- DATA TO USE -
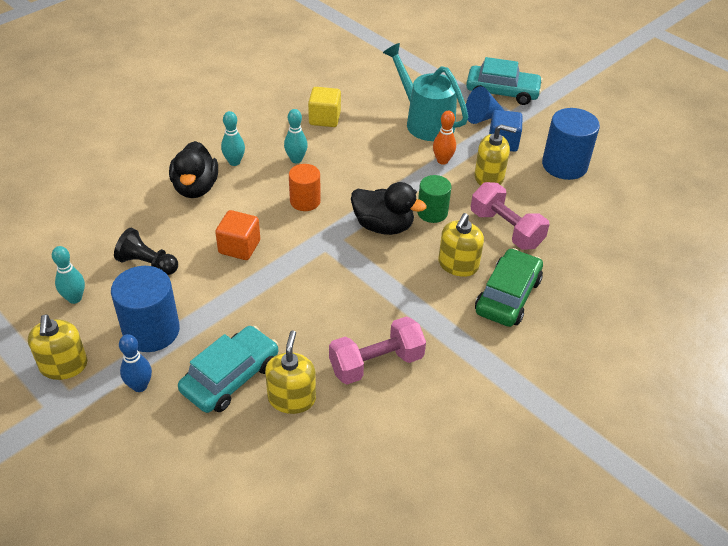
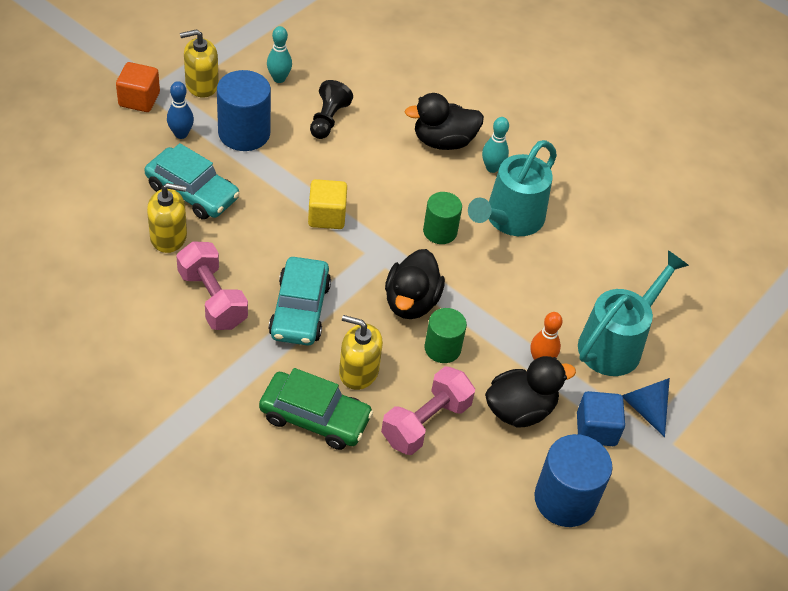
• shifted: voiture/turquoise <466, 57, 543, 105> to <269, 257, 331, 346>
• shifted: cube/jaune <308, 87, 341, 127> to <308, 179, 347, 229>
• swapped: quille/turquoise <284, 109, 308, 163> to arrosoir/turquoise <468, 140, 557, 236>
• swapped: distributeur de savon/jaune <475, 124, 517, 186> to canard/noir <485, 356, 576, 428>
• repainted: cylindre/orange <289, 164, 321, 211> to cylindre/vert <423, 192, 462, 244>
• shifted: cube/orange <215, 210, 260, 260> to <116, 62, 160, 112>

* * *

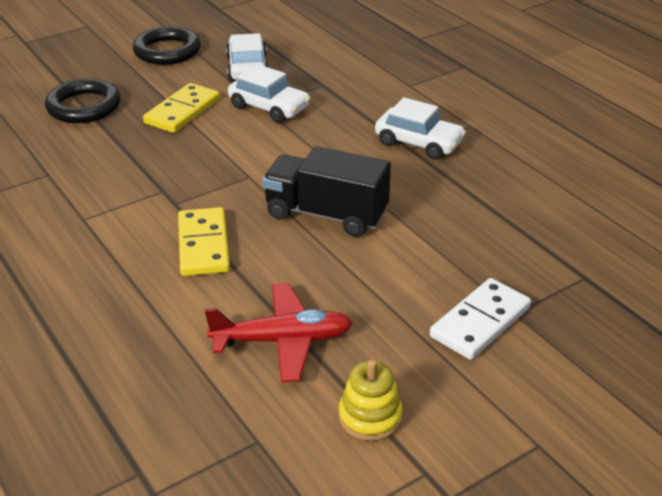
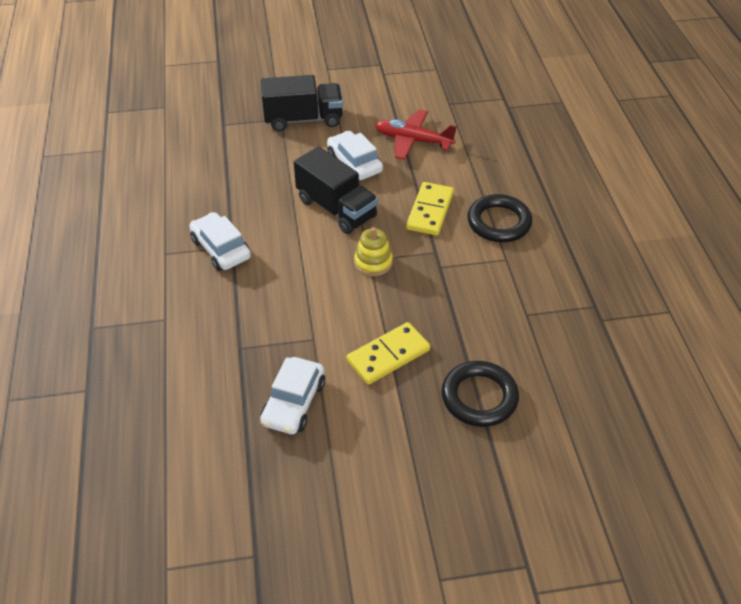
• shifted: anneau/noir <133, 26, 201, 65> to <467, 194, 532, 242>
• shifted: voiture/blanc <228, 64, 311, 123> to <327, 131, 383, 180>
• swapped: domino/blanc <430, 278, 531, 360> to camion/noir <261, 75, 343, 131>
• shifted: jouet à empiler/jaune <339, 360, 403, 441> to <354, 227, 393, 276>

- TASK DIRECTIONS -
For the listing above, print only the lines starting at the line containing "194, 532, 242>" and ending at the line containing "227, 393, 276>", exactly, both included.

- EXERCISE RESPONSE -
• shifted: anneau/noir <133, 26, 201, 65> to <467, 194, 532, 242>
• shifted: voiture/blanc <228, 64, 311, 123> to <327, 131, 383, 180>
• swapped: domino/blanc <430, 278, 531, 360> to camion/noir <261, 75, 343, 131>
• shifted: jouet à empiler/jaune <339, 360, 403, 441> to <354, 227, 393, 276>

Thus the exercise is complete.